### What you should do:
With pictures omitted, the line containing "purple semicircle at" and all later lines of the records below are to be restated word for word.

··· Data to process

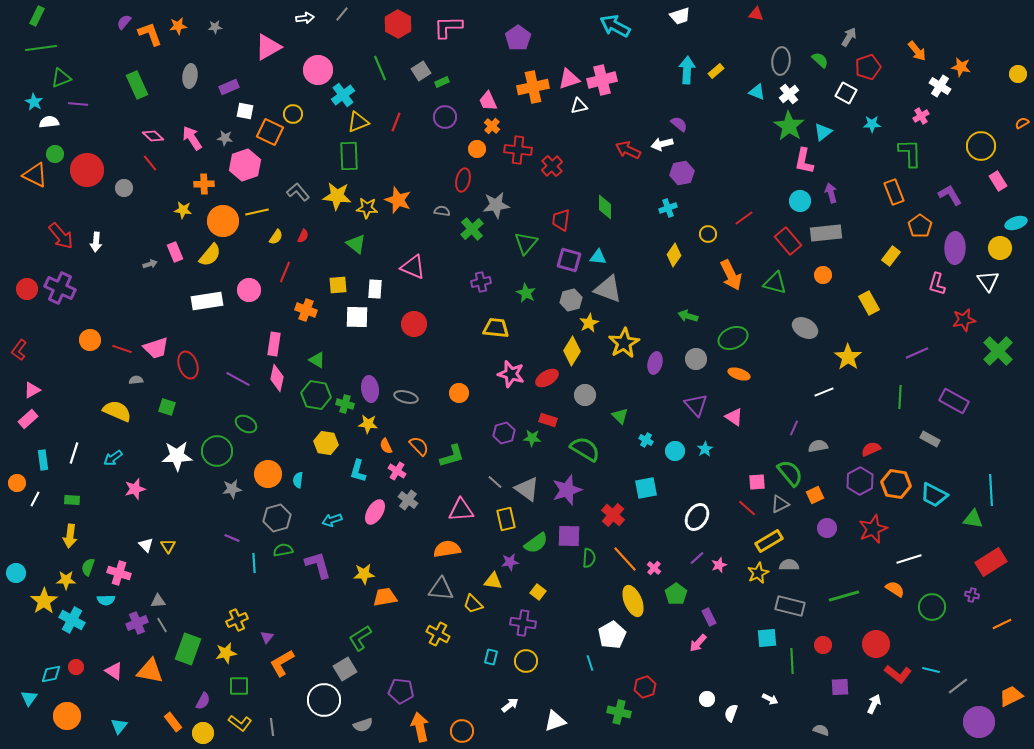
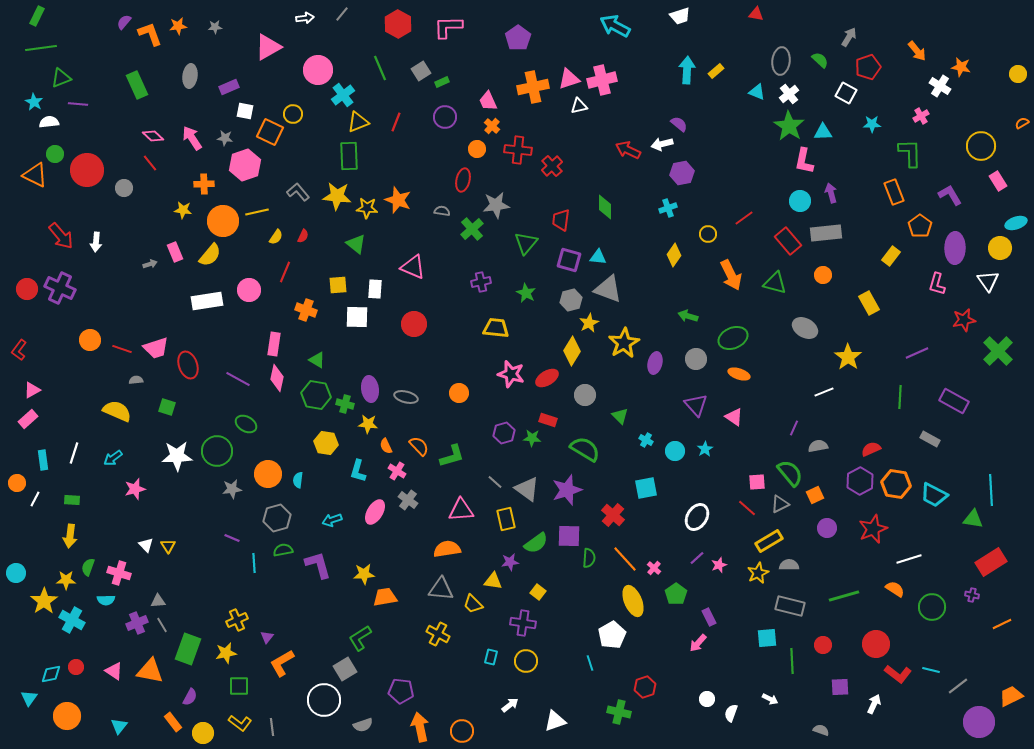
cyan triangle at (823, 132): rotated 36 degrees clockwise
purple semicircle at (203, 701): moved 13 px left, 4 px up
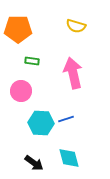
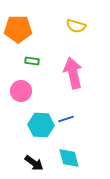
cyan hexagon: moved 2 px down
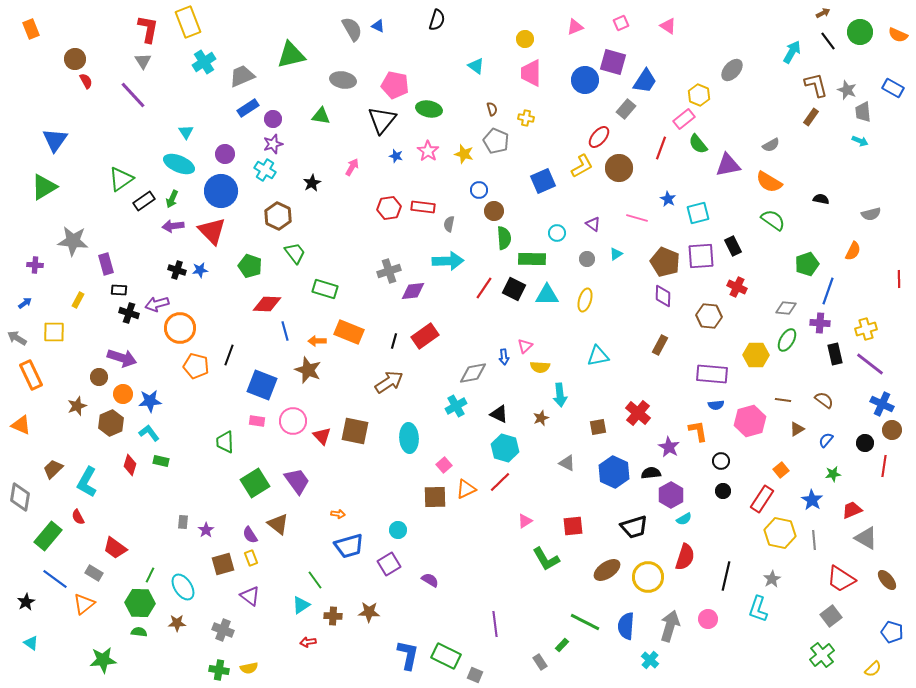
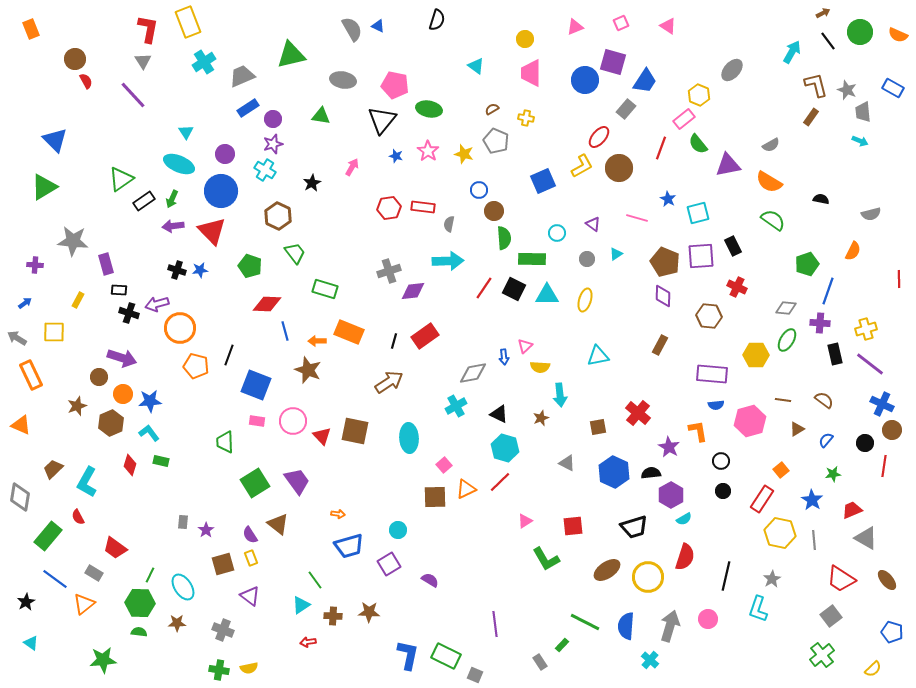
brown semicircle at (492, 109): rotated 104 degrees counterclockwise
blue triangle at (55, 140): rotated 20 degrees counterclockwise
blue square at (262, 385): moved 6 px left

······

### Result:
purple semicircle at (203, 701): moved 13 px left, 4 px up
cyan hexagon: moved 2 px down
brown semicircle at (492, 109): rotated 104 degrees counterclockwise
blue triangle at (55, 140): rotated 20 degrees counterclockwise
blue square at (262, 385): moved 6 px left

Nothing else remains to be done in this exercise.